* What is asked:
Recast the lines from the first one through the line containing "brown semicircle: moved 2 px right, 7 px up", that line included, as a JSON list of strings with one string per line and any blank lines left out.

* Supplied data:
»»

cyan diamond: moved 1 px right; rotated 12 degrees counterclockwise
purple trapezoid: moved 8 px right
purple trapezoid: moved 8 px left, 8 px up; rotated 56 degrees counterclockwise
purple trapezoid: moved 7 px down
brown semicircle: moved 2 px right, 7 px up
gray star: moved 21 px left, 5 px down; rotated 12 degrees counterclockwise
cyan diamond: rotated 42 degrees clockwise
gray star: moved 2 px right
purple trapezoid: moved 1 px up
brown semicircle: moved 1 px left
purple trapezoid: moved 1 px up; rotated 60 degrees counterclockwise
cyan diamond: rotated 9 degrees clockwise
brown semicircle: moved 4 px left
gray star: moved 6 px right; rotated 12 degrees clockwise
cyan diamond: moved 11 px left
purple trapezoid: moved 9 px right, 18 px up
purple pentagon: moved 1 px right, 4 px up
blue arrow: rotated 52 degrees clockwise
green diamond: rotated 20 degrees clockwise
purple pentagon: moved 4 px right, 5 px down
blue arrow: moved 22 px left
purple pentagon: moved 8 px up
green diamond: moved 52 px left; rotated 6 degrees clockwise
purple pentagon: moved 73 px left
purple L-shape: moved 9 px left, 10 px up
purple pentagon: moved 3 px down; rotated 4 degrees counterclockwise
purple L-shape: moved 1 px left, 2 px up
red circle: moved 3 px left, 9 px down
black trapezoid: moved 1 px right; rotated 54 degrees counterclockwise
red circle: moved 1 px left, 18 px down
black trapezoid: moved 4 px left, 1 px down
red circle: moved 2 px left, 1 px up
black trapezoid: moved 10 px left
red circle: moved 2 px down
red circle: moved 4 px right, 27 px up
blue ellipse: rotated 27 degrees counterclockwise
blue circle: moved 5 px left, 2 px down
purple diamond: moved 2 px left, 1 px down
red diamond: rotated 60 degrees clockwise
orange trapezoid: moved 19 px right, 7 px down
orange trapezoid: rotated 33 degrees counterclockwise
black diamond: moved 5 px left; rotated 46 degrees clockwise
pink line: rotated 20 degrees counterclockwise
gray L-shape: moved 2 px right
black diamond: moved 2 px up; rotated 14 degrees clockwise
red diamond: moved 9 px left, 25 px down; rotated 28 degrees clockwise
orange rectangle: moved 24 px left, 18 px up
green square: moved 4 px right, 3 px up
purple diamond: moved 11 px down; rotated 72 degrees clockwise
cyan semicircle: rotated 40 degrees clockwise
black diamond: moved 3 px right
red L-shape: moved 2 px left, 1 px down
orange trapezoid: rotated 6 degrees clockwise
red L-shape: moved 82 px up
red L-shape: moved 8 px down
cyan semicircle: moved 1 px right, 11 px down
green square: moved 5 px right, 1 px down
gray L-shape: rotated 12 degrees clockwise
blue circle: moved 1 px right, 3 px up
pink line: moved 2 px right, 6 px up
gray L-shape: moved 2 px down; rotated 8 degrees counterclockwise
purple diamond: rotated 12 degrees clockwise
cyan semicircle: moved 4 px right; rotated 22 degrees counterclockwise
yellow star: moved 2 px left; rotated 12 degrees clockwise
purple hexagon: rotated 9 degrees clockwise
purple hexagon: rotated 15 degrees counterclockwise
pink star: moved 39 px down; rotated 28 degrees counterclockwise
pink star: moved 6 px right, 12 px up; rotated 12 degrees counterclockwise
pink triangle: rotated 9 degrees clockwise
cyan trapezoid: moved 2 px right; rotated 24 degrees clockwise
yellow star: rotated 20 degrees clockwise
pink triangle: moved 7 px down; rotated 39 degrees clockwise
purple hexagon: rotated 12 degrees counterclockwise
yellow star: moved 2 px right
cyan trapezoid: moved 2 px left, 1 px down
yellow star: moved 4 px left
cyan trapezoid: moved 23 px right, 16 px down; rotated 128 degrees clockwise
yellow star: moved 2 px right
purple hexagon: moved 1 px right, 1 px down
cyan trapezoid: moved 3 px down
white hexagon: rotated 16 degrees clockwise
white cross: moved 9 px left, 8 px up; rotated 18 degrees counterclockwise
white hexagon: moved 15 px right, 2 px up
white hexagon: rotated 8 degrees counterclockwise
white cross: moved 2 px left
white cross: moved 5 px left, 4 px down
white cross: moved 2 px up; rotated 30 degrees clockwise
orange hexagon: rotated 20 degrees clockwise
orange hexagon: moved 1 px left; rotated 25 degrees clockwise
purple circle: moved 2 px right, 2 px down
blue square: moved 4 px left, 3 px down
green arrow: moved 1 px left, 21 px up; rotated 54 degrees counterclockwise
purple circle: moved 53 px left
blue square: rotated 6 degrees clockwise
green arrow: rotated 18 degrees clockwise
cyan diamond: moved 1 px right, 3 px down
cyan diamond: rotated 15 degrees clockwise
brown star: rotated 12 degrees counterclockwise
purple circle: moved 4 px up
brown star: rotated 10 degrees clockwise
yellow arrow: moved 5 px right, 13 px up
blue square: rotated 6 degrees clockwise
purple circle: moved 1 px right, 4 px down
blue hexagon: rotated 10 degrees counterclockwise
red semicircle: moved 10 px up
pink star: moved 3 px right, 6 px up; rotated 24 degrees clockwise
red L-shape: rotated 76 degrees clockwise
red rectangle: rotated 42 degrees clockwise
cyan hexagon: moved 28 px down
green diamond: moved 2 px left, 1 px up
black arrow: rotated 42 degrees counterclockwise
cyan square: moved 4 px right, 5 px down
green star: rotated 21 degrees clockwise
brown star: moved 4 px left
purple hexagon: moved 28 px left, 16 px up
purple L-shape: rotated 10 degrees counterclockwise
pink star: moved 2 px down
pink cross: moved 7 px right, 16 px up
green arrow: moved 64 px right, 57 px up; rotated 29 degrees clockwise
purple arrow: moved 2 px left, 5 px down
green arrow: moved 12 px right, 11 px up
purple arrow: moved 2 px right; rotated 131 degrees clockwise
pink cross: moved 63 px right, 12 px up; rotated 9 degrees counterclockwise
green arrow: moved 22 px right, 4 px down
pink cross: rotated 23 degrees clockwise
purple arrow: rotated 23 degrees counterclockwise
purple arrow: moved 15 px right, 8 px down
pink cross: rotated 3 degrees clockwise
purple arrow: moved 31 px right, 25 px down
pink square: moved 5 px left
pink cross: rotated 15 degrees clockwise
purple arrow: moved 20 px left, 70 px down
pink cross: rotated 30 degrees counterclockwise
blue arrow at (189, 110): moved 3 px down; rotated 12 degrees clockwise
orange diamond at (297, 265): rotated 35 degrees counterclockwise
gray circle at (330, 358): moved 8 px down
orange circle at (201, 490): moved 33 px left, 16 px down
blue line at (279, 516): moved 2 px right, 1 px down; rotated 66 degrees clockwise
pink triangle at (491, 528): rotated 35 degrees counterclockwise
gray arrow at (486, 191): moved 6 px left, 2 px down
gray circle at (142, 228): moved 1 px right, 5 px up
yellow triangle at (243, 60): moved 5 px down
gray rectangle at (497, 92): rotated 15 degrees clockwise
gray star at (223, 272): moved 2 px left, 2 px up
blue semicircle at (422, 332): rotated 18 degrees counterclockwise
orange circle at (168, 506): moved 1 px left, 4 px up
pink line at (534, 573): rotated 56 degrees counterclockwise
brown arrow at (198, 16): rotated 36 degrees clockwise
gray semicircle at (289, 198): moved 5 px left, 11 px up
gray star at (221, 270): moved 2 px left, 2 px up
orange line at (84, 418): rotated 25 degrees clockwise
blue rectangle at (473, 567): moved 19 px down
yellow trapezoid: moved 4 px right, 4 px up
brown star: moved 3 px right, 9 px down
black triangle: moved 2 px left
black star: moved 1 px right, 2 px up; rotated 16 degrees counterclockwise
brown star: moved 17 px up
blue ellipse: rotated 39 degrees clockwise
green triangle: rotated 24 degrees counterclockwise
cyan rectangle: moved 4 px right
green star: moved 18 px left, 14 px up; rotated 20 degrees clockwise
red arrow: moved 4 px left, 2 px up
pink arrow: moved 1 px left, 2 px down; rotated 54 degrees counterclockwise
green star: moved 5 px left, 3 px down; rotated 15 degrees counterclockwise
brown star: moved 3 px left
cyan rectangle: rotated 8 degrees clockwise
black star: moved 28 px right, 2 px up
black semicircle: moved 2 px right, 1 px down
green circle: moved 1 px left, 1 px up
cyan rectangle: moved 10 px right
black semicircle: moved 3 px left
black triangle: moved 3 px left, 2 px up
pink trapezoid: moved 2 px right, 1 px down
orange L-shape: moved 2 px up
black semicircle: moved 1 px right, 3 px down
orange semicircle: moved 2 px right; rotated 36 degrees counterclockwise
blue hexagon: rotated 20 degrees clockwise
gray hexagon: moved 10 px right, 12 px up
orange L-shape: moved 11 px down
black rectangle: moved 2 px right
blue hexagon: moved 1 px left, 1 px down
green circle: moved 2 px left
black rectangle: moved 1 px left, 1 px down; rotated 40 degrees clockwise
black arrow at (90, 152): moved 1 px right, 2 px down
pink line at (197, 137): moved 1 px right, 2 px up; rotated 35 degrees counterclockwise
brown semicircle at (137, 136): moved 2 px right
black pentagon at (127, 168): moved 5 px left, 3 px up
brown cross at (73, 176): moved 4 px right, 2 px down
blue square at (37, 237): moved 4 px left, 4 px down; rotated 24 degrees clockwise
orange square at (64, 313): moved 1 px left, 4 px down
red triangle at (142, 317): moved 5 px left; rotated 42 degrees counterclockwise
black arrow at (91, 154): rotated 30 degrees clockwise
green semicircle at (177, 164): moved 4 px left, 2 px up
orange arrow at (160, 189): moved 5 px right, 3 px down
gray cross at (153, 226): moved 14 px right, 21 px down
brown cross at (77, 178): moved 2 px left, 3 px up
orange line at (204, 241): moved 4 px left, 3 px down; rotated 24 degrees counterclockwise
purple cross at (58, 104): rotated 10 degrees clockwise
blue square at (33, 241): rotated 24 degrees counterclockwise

««

* Task result:
[
  "cyan diamond: moved 1 px right; rotated 12 degrees counterclockwise",
  "purple trapezoid: moved 8 px right",
  "purple trapezoid: moved 8 px left, 8 px up; rotated 56 degrees counterclockwise",
  "purple trapezoid: moved 7 px down",
  "brown semicircle: moved 2 px right, 7 px up"
]